Source records
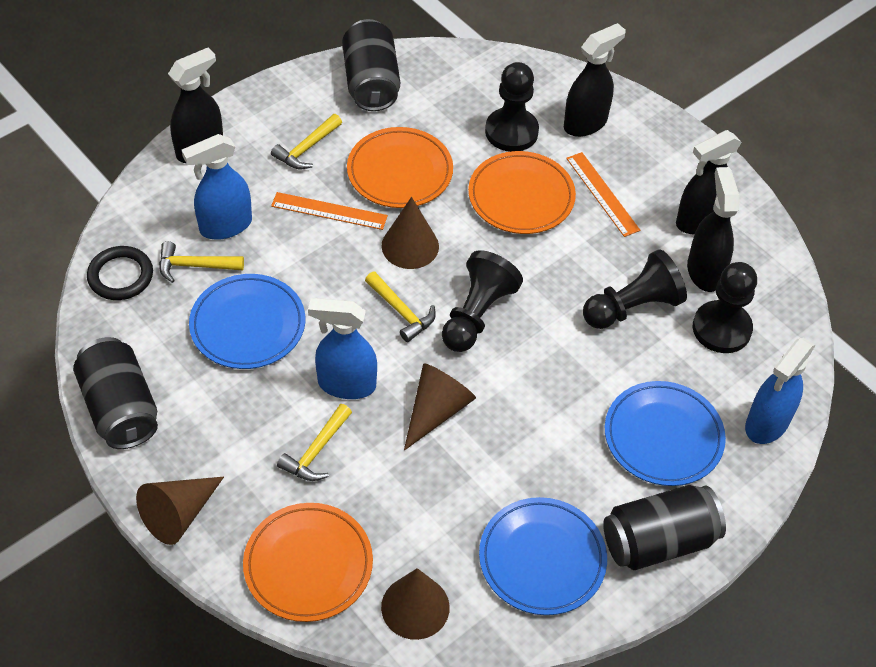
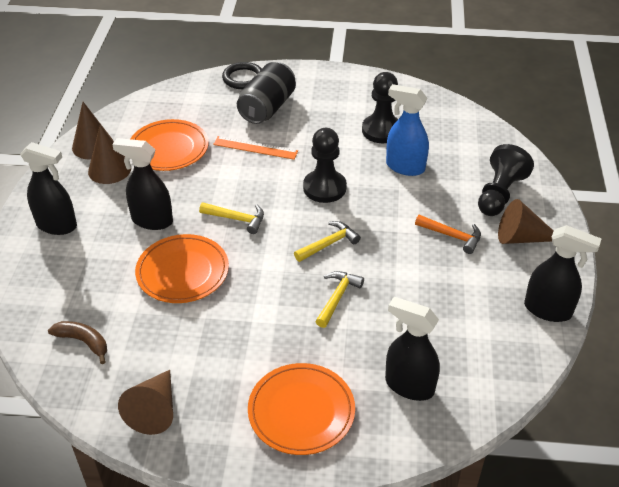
black can: 3 -> 1
black pawn: 4 -> 3
blue plate: 3 -> 0
blue spray bottle: 3 -> 1
brown banana: 0 -> 1
orange hammer: 0 -> 1
orange ruler: 2 -> 1
yellow hammer: 4 -> 3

What you have to do:
Restate the data word for word, minus any images.

Reply:
black can: 3 -> 1
black pawn: 4 -> 3
blue plate: 3 -> 0
blue spray bottle: 3 -> 1
brown banana: 0 -> 1
orange hammer: 0 -> 1
orange ruler: 2 -> 1
yellow hammer: 4 -> 3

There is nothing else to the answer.